### RECORD SET:
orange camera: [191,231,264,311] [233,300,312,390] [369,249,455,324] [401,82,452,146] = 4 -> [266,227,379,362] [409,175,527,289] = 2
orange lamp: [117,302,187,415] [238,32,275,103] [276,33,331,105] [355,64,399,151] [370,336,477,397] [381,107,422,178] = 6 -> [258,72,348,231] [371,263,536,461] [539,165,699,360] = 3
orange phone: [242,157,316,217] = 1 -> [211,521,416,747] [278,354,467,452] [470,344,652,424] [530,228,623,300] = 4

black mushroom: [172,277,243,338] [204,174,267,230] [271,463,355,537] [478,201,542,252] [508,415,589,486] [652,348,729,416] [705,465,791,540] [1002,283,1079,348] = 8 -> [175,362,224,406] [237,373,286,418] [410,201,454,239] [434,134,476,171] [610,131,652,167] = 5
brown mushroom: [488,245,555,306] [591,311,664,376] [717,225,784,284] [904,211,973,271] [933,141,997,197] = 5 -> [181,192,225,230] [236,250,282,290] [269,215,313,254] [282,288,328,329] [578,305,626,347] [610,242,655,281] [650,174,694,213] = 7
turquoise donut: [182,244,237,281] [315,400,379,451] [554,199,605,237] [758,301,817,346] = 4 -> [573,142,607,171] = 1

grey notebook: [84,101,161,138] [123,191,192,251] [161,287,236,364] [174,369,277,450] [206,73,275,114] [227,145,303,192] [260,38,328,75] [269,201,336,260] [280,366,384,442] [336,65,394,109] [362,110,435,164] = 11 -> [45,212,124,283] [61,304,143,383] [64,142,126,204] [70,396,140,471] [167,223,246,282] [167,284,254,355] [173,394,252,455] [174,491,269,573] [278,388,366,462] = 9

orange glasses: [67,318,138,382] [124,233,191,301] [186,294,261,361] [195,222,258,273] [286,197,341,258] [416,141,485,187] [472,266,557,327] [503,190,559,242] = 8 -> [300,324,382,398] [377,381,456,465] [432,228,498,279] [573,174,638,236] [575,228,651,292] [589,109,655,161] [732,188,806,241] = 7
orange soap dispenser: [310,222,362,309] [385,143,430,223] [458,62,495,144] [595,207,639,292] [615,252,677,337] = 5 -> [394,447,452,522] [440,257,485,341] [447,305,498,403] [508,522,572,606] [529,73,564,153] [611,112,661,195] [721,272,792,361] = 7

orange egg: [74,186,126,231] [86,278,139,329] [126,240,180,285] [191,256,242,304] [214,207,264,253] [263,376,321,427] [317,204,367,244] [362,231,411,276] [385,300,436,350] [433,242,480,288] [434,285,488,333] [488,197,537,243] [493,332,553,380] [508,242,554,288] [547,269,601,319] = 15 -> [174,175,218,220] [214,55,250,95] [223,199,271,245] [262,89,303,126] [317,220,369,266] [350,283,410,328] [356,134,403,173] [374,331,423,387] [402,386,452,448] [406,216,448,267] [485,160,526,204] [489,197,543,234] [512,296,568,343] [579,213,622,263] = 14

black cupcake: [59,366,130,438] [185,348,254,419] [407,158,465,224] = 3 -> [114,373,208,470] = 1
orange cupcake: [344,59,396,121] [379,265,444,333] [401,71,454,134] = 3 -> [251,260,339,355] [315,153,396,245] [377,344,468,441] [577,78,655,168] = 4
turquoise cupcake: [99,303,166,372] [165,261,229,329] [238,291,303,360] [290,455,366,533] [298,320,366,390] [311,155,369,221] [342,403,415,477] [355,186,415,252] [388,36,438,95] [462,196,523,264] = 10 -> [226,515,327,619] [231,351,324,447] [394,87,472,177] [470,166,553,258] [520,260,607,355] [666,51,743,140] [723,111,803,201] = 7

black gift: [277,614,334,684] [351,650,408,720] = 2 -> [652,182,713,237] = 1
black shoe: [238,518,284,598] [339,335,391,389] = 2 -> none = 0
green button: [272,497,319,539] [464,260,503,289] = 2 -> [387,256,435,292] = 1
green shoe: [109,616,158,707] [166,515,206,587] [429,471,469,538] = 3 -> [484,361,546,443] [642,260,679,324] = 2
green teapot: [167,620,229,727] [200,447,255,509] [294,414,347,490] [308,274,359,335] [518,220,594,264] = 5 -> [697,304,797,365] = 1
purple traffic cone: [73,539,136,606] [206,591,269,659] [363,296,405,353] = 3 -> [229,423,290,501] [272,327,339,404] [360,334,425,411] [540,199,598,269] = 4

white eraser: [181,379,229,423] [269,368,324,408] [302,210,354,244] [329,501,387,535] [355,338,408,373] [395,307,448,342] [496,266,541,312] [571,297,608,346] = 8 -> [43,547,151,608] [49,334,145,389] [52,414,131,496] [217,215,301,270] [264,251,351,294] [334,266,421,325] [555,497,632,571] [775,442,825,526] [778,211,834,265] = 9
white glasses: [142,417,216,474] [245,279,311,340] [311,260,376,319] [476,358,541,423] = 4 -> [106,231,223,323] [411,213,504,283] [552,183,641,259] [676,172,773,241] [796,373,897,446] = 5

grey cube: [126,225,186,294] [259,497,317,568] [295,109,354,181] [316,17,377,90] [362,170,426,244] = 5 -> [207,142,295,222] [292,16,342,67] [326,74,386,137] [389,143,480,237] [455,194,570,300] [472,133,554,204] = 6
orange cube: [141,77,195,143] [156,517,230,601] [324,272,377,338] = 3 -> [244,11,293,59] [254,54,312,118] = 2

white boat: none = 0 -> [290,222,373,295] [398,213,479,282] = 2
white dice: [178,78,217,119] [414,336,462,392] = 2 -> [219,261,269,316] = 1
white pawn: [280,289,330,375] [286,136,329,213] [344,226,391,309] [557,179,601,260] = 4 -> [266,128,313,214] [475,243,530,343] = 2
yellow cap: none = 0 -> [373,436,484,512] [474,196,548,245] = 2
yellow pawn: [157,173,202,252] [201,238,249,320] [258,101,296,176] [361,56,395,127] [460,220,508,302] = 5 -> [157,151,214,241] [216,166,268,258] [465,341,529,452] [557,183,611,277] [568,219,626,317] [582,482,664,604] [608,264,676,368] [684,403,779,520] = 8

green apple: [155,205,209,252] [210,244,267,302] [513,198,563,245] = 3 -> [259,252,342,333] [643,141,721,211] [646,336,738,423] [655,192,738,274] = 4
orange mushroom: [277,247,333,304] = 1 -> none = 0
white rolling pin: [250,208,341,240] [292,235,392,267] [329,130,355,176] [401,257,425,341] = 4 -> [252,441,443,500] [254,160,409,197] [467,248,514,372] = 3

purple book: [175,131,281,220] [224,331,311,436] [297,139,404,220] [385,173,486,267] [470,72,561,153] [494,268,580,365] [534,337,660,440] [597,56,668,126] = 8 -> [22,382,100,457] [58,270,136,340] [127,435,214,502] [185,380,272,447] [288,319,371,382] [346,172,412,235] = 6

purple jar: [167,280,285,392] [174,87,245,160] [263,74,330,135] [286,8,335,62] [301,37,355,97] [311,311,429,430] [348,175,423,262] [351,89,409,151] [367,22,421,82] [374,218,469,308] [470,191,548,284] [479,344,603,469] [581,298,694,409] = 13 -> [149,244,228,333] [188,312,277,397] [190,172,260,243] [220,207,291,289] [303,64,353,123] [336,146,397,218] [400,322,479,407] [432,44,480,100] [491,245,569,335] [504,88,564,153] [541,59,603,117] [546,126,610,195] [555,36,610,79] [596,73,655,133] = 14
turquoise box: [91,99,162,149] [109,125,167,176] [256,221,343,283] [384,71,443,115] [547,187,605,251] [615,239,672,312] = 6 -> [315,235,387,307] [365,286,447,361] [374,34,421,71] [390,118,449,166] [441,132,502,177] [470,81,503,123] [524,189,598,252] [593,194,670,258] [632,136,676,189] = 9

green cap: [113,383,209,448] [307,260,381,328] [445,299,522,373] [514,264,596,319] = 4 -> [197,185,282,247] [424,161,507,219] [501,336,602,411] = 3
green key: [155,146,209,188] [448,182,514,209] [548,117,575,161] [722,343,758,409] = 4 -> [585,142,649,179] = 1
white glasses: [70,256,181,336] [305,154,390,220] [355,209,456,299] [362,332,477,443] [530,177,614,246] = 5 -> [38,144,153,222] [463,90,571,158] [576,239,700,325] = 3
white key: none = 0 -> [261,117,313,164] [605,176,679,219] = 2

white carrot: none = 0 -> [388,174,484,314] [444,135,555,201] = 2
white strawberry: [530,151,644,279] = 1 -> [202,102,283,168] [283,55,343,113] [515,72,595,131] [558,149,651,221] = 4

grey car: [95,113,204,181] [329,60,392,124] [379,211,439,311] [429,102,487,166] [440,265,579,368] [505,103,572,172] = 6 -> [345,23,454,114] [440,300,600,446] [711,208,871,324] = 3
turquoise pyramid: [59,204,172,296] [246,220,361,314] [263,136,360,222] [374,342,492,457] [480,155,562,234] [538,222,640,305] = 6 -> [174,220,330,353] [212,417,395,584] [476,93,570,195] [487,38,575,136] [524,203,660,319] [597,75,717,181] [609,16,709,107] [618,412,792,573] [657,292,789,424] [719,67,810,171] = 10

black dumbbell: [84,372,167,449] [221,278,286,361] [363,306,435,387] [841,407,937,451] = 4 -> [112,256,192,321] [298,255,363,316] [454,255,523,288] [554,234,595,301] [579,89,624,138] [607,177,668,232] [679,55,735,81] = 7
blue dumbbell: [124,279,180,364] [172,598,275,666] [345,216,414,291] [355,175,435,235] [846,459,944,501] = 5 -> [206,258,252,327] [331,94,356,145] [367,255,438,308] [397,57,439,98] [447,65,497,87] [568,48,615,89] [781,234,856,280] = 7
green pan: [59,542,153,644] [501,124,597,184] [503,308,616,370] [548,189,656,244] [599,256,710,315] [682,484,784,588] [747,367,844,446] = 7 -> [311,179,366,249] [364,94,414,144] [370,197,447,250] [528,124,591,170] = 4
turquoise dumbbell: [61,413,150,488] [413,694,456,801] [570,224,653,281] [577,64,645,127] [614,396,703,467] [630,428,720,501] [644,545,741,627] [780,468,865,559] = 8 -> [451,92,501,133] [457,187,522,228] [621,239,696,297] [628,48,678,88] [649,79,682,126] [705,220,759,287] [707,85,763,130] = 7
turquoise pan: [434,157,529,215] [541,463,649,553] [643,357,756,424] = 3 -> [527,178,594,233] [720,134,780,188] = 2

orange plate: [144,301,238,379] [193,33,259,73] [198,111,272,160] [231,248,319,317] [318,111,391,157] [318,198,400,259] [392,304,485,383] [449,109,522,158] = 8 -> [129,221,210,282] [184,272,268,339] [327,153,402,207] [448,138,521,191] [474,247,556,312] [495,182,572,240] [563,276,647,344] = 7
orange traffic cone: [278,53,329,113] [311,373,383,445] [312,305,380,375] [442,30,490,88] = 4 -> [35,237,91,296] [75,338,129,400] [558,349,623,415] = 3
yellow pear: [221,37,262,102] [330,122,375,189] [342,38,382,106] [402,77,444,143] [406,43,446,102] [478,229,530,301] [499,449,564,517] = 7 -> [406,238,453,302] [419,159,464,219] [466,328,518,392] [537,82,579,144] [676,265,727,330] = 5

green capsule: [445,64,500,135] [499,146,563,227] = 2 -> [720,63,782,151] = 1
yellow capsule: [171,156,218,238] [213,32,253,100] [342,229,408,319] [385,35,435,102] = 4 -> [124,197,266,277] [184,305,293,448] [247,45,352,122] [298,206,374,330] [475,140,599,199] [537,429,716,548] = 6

### DESCRIPTION OF THE TASK:
From the first line of the records above down to the line containing "turquoise donut: [182,244,237,281]", repeat each line exactly as written. Include both of those lines and add nothing.

### OUTPUT FOR THIS TASK:
orange camera: [191,231,264,311] [233,300,312,390] [369,249,455,324] [401,82,452,146] = 4 -> [266,227,379,362] [409,175,527,289] = 2
orange lamp: [117,302,187,415] [238,32,275,103] [276,33,331,105] [355,64,399,151] [370,336,477,397] [381,107,422,178] = 6 -> [258,72,348,231] [371,263,536,461] [539,165,699,360] = 3
orange phone: [242,157,316,217] = 1 -> [211,521,416,747] [278,354,467,452] [470,344,652,424] [530,228,623,300] = 4

black mushroom: [172,277,243,338] [204,174,267,230] [271,463,355,537] [478,201,542,252] [508,415,589,486] [652,348,729,416] [705,465,791,540] [1002,283,1079,348] = 8 -> [175,362,224,406] [237,373,286,418] [410,201,454,239] [434,134,476,171] [610,131,652,167] = 5
brown mushroom: [488,245,555,306] [591,311,664,376] [717,225,784,284] [904,211,973,271] [933,141,997,197] = 5 -> [181,192,225,230] [236,250,282,290] [269,215,313,254] [282,288,328,329] [578,305,626,347] [610,242,655,281] [650,174,694,213] = 7
turquoise donut: [182,244,237,281] [315,400,379,451] [554,199,605,237] [758,301,817,346] = 4 -> [573,142,607,171] = 1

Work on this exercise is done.